[Stored items from a collection]
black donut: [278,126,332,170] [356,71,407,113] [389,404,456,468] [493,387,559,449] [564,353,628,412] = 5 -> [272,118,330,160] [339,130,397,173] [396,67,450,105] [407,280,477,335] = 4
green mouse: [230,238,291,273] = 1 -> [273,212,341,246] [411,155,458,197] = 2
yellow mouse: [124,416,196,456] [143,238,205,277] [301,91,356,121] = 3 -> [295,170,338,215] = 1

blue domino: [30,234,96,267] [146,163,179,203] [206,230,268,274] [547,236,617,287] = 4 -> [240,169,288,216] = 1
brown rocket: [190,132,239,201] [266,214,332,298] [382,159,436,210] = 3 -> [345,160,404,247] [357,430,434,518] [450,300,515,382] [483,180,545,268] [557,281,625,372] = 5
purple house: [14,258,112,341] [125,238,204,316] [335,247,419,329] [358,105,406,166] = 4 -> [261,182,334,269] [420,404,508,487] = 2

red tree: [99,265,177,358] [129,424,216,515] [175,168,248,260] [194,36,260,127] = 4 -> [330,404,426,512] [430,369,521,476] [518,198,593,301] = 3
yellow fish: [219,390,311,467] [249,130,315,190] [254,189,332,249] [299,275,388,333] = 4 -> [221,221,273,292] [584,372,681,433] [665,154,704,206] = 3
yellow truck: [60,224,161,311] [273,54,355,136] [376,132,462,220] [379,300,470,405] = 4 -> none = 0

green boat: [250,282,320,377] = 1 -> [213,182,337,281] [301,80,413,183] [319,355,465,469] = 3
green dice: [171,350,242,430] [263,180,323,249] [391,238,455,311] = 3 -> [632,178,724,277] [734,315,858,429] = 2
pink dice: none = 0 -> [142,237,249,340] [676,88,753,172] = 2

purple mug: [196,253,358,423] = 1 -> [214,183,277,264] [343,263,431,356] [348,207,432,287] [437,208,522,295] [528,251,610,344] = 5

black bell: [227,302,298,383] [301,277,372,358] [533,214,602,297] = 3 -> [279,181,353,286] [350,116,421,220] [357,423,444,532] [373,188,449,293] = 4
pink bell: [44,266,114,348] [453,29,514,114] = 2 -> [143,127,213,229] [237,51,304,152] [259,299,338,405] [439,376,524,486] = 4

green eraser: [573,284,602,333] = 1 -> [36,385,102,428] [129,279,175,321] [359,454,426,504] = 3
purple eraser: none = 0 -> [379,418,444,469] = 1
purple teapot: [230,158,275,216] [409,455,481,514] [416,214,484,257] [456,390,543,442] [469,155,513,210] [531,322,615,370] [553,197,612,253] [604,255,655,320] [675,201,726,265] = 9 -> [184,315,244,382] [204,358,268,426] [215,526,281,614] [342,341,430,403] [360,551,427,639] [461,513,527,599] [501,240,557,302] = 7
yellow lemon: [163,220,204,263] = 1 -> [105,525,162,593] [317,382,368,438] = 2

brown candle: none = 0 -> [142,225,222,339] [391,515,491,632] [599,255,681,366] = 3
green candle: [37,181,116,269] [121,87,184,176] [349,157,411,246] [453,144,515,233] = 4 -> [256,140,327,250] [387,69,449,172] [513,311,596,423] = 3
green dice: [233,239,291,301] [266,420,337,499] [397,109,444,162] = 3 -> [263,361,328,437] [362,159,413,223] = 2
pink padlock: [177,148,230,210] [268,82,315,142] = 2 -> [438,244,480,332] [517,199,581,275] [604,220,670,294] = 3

◆ **Task brief**: There is a line with "brown candle: none" and a line with "green dice: [233,239,291,301]" above. Copy exactly those two lines and all lines between them, with nothing else.

◆ **Your response**:
brown candle: none = 0 -> [142,225,222,339] [391,515,491,632] [599,255,681,366] = 3
green candle: [37,181,116,269] [121,87,184,176] [349,157,411,246] [453,144,515,233] = 4 -> [256,140,327,250] [387,69,449,172] [513,311,596,423] = 3
green dice: [233,239,291,301] [266,420,337,499] [397,109,444,162] = 3 -> [263,361,328,437] [362,159,413,223] = 2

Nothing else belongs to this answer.